• What you are asked to do:
Pictures aside, every line of the listing should be given again exactly.
BEGIN Supplied information
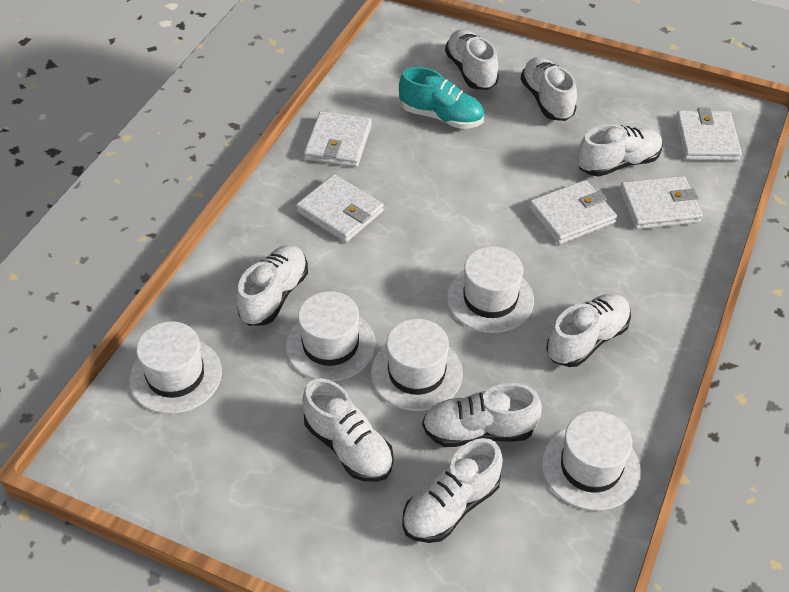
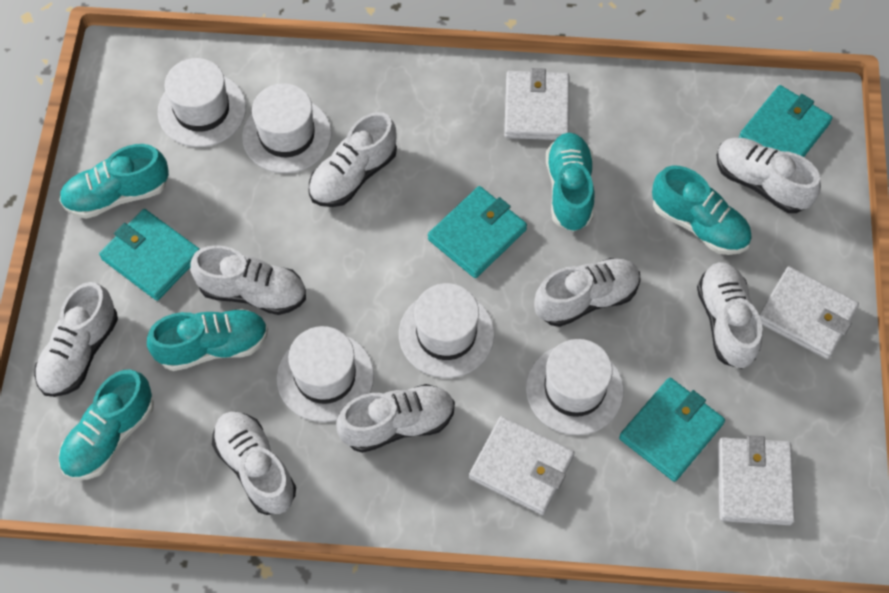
turquoise shoe: 1 -> 5
turquoise wallet: 0 -> 4
white wallet: 5 -> 4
END Supplied information
• Expected output:
turquoise shoe: 1 -> 5
turquoise wallet: 0 -> 4
white wallet: 5 -> 4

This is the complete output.